## Recorded information
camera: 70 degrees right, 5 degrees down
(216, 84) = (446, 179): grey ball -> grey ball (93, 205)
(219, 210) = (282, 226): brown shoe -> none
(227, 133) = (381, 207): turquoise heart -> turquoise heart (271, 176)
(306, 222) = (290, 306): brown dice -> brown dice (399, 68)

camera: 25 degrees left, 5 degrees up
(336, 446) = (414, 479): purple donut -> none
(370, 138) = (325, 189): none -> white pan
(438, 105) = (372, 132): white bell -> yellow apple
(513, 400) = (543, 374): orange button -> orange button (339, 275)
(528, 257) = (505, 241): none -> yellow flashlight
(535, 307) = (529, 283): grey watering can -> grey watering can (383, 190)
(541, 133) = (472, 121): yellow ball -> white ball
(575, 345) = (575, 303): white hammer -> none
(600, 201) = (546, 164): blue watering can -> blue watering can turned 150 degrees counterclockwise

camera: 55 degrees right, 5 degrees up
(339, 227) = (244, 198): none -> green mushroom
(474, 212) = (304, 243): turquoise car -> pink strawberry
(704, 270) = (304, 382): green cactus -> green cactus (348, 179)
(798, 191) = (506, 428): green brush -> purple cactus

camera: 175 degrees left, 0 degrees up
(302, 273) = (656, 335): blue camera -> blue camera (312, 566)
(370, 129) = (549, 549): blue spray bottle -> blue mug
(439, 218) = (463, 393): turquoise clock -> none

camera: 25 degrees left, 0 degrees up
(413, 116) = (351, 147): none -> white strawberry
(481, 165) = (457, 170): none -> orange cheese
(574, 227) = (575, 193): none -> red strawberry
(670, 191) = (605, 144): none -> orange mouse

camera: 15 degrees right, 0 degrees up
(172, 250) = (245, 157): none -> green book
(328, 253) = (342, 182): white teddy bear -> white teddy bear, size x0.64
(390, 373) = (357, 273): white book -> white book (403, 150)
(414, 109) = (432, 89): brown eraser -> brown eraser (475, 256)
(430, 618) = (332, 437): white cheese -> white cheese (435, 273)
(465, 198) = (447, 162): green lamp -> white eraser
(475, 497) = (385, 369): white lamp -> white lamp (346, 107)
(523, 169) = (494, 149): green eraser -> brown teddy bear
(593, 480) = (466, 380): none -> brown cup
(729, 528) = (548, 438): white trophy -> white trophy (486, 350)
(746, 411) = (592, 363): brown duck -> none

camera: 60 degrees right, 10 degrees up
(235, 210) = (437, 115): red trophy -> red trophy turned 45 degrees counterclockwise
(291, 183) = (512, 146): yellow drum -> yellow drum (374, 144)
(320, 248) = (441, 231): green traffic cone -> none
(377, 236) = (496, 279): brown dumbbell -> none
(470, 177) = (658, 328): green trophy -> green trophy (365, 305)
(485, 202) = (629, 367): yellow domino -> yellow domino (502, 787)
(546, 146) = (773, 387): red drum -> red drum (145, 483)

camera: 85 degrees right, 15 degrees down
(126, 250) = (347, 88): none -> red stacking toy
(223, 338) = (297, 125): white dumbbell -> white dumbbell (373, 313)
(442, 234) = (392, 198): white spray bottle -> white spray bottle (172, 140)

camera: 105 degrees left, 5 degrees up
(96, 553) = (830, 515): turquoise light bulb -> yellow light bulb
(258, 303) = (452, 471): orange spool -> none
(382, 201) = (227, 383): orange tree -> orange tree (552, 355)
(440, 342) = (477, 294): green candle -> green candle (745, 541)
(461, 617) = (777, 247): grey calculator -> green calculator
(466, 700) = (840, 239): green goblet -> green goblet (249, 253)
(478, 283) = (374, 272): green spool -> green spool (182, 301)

## What this task involves
Copy out each entry above with no deviation.

## Answer for the task
camera: 70 degrees right, 5 degrees down
(216, 84) = (446, 179): grey ball -> grey ball (93, 205)
(219, 210) = (282, 226): brown shoe -> none
(227, 133) = (381, 207): turquoise heart -> turquoise heart (271, 176)
(306, 222) = (290, 306): brown dice -> brown dice (399, 68)

camera: 25 degrees left, 5 degrees up
(336, 446) = (414, 479): purple donut -> none
(370, 138) = (325, 189): none -> white pan
(438, 105) = (372, 132): white bell -> yellow apple
(513, 400) = (543, 374): orange button -> orange button (339, 275)
(528, 257) = (505, 241): none -> yellow flashlight
(535, 307) = (529, 283): grey watering can -> grey watering can (383, 190)
(541, 133) = (472, 121): yellow ball -> white ball
(575, 345) = (575, 303): white hammer -> none
(600, 201) = (546, 164): blue watering can -> blue watering can turned 150 degrees counterclockwise

camera: 55 degrees right, 5 degrees up
(339, 227) = (244, 198): none -> green mushroom
(474, 212) = (304, 243): turquoise car -> pink strawberry
(704, 270) = (304, 382): green cactus -> green cactus (348, 179)
(798, 191) = (506, 428): green brush -> purple cactus

camera: 175 degrees left, 0 degrees up
(302, 273) = (656, 335): blue camera -> blue camera (312, 566)
(370, 129) = (549, 549): blue spray bottle -> blue mug
(439, 218) = (463, 393): turquoise clock -> none

camera: 25 degrees left, 0 degrees up
(413, 116) = (351, 147): none -> white strawberry
(481, 165) = (457, 170): none -> orange cheese
(574, 227) = (575, 193): none -> red strawberry
(670, 191) = (605, 144): none -> orange mouse

camera: 15 degrees right, 0 degrees up
(172, 250) = (245, 157): none -> green book
(328, 253) = (342, 182): white teddy bear -> white teddy bear, size x0.64
(390, 373) = (357, 273): white book -> white book (403, 150)
(414, 109) = (432, 89): brown eraser -> brown eraser (475, 256)
(430, 618) = (332, 437): white cheese -> white cheese (435, 273)
(465, 198) = (447, 162): green lamp -> white eraser
(475, 497) = (385, 369): white lamp -> white lamp (346, 107)
(523, 169) = (494, 149): green eraser -> brown teddy bear
(593, 480) = (466, 380): none -> brown cup
(729, 528) = (548, 438): white trophy -> white trophy (486, 350)
(746, 411) = (592, 363): brown duck -> none

camera: 60 degrees right, 10 degrees up
(235, 210) = (437, 115): red trophy -> red trophy turned 45 degrees counterclockwise
(291, 183) = (512, 146): yellow drum -> yellow drum (374, 144)
(320, 248) = (441, 231): green traffic cone -> none
(377, 236) = (496, 279): brown dumbbell -> none
(470, 177) = (658, 328): green trophy -> green trophy (365, 305)
(485, 202) = (629, 367): yellow domino -> yellow domino (502, 787)
(546, 146) = (773, 387): red drum -> red drum (145, 483)

camera: 85 degrees right, 15 degrees down
(126, 250) = (347, 88): none -> red stacking toy
(223, 338) = (297, 125): white dumbbell -> white dumbbell (373, 313)
(442, 234) = (392, 198): white spray bottle -> white spray bottle (172, 140)

camera: 105 degrees left, 5 degrees up
(96, 553) = (830, 515): turquoise light bulb -> yellow light bulb
(258, 303) = (452, 471): orange spool -> none
(382, 201) = (227, 383): orange tree -> orange tree (552, 355)
(440, 342) = (477, 294): green candle -> green candle (745, 541)
(461, 617) = (777, 247): grey calculator -> green calculator
(466, 700) = (840, 239): green goblet -> green goblet (249, 253)
(478, 283) = (374, 272): green spool -> green spool (182, 301)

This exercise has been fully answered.